A complete, word-for-word restatement of the entries is needed.
--- Records for this exercise ---
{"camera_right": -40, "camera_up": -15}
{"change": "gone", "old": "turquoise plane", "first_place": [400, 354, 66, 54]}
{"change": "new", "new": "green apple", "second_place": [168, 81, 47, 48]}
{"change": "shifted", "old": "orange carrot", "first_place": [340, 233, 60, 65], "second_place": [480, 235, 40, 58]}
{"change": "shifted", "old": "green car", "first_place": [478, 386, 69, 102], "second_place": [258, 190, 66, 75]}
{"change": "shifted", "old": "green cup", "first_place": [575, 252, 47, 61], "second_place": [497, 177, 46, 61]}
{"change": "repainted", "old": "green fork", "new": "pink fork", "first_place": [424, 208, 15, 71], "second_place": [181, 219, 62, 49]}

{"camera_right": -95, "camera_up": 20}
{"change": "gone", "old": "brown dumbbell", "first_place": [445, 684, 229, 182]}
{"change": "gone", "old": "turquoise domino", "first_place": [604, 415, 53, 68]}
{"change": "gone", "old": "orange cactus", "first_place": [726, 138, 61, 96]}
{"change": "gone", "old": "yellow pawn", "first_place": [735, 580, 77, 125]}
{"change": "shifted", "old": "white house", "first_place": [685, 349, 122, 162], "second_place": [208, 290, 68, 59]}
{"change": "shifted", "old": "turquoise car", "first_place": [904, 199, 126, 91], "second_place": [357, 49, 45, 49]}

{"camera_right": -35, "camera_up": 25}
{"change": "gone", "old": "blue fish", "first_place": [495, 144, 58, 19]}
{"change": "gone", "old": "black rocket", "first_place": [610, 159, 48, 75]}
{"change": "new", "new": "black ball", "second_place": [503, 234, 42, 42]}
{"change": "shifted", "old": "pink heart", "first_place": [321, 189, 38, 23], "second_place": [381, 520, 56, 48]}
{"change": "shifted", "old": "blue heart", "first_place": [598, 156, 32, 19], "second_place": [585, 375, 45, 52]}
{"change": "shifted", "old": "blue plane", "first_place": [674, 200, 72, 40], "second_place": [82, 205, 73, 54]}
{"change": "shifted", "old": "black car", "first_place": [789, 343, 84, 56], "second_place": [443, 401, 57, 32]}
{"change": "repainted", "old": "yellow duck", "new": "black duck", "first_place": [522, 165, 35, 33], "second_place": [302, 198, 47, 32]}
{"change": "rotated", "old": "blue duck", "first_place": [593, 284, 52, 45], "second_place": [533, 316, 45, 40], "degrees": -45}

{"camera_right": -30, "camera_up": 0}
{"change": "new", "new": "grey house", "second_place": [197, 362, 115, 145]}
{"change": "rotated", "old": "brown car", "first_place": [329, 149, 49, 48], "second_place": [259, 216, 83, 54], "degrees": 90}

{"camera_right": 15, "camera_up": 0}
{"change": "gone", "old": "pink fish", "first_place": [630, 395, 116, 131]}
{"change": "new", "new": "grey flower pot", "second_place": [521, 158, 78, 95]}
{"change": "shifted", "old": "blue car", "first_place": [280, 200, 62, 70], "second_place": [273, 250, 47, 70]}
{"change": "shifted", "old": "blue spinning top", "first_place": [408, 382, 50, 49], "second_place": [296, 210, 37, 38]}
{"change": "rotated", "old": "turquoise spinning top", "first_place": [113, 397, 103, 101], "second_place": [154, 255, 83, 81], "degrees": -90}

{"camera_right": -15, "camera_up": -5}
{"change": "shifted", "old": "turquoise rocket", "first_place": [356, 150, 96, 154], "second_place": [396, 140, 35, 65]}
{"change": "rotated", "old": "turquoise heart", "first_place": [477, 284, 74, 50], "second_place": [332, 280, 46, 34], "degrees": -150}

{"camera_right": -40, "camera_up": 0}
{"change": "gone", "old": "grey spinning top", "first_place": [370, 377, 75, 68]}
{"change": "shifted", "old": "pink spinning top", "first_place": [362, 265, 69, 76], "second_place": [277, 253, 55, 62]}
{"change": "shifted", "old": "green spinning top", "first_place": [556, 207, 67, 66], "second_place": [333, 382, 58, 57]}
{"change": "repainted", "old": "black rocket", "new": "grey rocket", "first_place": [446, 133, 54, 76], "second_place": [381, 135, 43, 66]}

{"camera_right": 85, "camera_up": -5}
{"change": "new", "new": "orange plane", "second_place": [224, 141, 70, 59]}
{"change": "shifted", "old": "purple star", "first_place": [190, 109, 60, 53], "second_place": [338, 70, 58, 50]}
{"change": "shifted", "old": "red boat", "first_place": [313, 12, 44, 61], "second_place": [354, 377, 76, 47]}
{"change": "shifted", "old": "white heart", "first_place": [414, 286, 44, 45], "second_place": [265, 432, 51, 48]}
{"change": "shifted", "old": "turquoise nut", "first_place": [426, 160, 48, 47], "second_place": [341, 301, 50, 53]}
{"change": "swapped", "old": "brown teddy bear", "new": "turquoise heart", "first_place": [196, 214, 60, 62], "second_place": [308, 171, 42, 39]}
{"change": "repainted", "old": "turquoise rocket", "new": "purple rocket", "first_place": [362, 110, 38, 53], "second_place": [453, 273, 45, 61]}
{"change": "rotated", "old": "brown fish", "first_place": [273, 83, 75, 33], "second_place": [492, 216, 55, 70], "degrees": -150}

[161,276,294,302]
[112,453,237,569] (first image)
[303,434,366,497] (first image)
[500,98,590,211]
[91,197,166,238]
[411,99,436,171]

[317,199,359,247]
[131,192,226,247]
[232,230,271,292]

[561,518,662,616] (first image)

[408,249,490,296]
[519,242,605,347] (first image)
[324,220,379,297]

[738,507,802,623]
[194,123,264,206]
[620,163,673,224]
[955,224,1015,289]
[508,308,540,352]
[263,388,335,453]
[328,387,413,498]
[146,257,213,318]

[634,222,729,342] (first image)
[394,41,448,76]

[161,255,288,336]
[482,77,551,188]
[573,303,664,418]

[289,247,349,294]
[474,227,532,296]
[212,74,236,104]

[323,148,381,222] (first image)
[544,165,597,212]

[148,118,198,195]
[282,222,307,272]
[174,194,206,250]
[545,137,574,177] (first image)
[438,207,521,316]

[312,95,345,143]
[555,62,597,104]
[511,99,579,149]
---
» Result of the exercise:
{"camera_right": -40, "camera_up": -15}
{"change": "gone", "old": "turquoise plane", "first_place": [400, 354, 66, 54]}
{"change": "new", "new": "green apple", "second_place": [168, 81, 47, 48]}
{"change": "shifted", "old": "orange carrot", "first_place": [340, 233, 60, 65], "second_place": [480, 235, 40, 58]}
{"change": "shifted", "old": "green car", "first_place": [478, 386, 69, 102], "second_place": [258, 190, 66, 75]}
{"change": "shifted", "old": "green cup", "first_place": [575, 252, 47, 61], "second_place": [497, 177, 46, 61]}
{"change": "repainted", "old": "green fork", "new": "pink fork", "first_place": [424, 208, 15, 71], "second_place": [181, 219, 62, 49]}

{"camera_right": -95, "camera_up": 20}
{"change": "gone", "old": "brown dumbbell", "first_place": [445, 684, 229, 182]}
{"change": "gone", "old": "turquoise domino", "first_place": [604, 415, 53, 68]}
{"change": "gone", "old": "orange cactus", "first_place": [726, 138, 61, 96]}
{"change": "gone", "old": "yellow pawn", "first_place": [735, 580, 77, 125]}
{"change": "shifted", "old": "white house", "first_place": [685, 349, 122, 162], "second_place": [208, 290, 68, 59]}
{"change": "shifted", "old": "turquoise car", "first_place": [904, 199, 126, 91], "second_place": [357, 49, 45, 49]}

{"camera_right": -35, "camera_up": 25}
{"change": "gone", "old": "blue fish", "first_place": [495, 144, 58, 19]}
{"change": "gone", "old": "black rocket", "first_place": [610, 159, 48, 75]}
{"change": "new", "new": "black ball", "second_place": [503, 234, 42, 42]}
{"change": "shifted", "old": "pink heart", "first_place": [321, 189, 38, 23], "second_place": [381, 520, 56, 48]}
{"change": "shifted", "old": "blue heart", "first_place": [598, 156, 32, 19], "second_place": [585, 375, 45, 52]}
{"change": "shifted", "old": "blue plane", "first_place": [674, 200, 72, 40], "second_place": [82, 205, 73, 54]}
{"change": "shifted", "old": "black car", "first_place": [789, 343, 84, 56], "second_place": [443, 401, 57, 32]}
{"change": "repainted", "old": "yellow duck", "new": "black duck", "first_place": [522, 165, 35, 33], "second_place": [302, 198, 47, 32]}
{"change": "rotated", "old": "blue duck", "first_place": [593, 284, 52, 45], "second_place": [533, 316, 45, 40], "degrees": -45}

{"camera_right": -30, "camera_up": 0}
{"change": "new", "new": "grey house", "second_place": [197, 362, 115, 145]}
{"change": "rotated", "old": "brown car", "first_place": [329, 149, 49, 48], "second_place": [259, 216, 83, 54], "degrees": 90}

{"camera_right": 15, "camera_up": 0}
{"change": "gone", "old": "pink fish", "first_place": [630, 395, 116, 131]}
{"change": "new", "new": "grey flower pot", "second_place": [521, 158, 78, 95]}
{"change": "shifted", "old": "blue car", "first_place": [280, 200, 62, 70], "second_place": [273, 250, 47, 70]}
{"change": "shifted", "old": "blue spinning top", "first_place": [408, 382, 50, 49], "second_place": [296, 210, 37, 38]}
{"change": "rotated", "old": "turquoise spinning top", "first_place": [113, 397, 103, 101], "second_place": [154, 255, 83, 81], "degrees": -90}

{"camera_right": -15, "camera_up": -5}
{"change": "shifted", "old": "turquoise rocket", "first_place": [356, 150, 96, 154], "second_place": [396, 140, 35, 65]}
{"change": "rotated", "old": "turquoise heart", "first_place": [477, 284, 74, 50], "second_place": [332, 280, 46, 34], "degrees": -150}

{"camera_right": -40, "camera_up": 0}
{"change": "gone", "old": "grey spinning top", "first_place": [370, 377, 75, 68]}
{"change": "shifted", "old": "pink spinning top", "first_place": [362, 265, 69, 76], "second_place": [277, 253, 55, 62]}
{"change": "shifted", "old": "green spinning top", "first_place": [556, 207, 67, 66], "second_place": [333, 382, 58, 57]}
{"change": "repainted", "old": "black rocket", "new": "grey rocket", "first_place": [446, 133, 54, 76], "second_place": [381, 135, 43, 66]}

{"camera_right": 85, "camera_up": -5}
{"change": "new", "new": "orange plane", "second_place": [224, 141, 70, 59]}
{"change": "shifted", "old": "purple star", "first_place": [190, 109, 60, 53], "second_place": [338, 70, 58, 50]}
{"change": "shifted", "old": "red boat", "first_place": [313, 12, 44, 61], "second_place": [354, 377, 76, 47]}
{"change": "shifted", "old": "white heart", "first_place": [414, 286, 44, 45], "second_place": [265, 432, 51, 48]}
{"change": "shifted", "old": "turquoise nut", "first_place": [426, 160, 48, 47], "second_place": [341, 301, 50, 53]}
{"change": "swapped", "old": "brown teddy bear", "new": "turquoise heart", "first_place": [196, 214, 60, 62], "second_place": [308, 171, 42, 39]}
{"change": "repainted", "old": "turquoise rocket", "new": "purple rocket", "first_place": [362, 110, 38, 53], "second_place": [453, 273, 45, 61]}
{"change": "rotated", "old": "brown fish", "first_place": [273, 83, 75, 33], "second_place": [492, 216, 55, 70], "degrees": -150}

[161,276,294,302]
[112,453,237,569] (first image)
[303,434,366,497] (first image)
[500,98,590,211]
[91,197,166,238]
[411,99,436,171]

[317,199,359,247]
[131,192,226,247]
[232,230,271,292]

[561,518,662,616] (first image)

[408,249,490,296]
[519,242,605,347] (first image)
[324,220,379,297]

[738,507,802,623]
[194,123,264,206]
[620,163,673,224]
[955,224,1015,289]
[508,308,540,352]
[263,388,335,453]
[328,387,413,498]
[146,257,213,318]

[634,222,729,342] (first image)
[394,41,448,76]

[161,255,288,336]
[482,77,551,188]
[573,303,664,418]

[289,247,349,294]
[474,227,532,296]
[212,74,236,104]

[323,148,381,222] (first image)
[544,165,597,212]

[148,118,198,195]
[282,222,307,272]
[174,194,206,250]
[545,137,574,177] (first image)
[438,207,521,316]

[312,95,345,143]
[555,62,597,104]
[511,99,579,149]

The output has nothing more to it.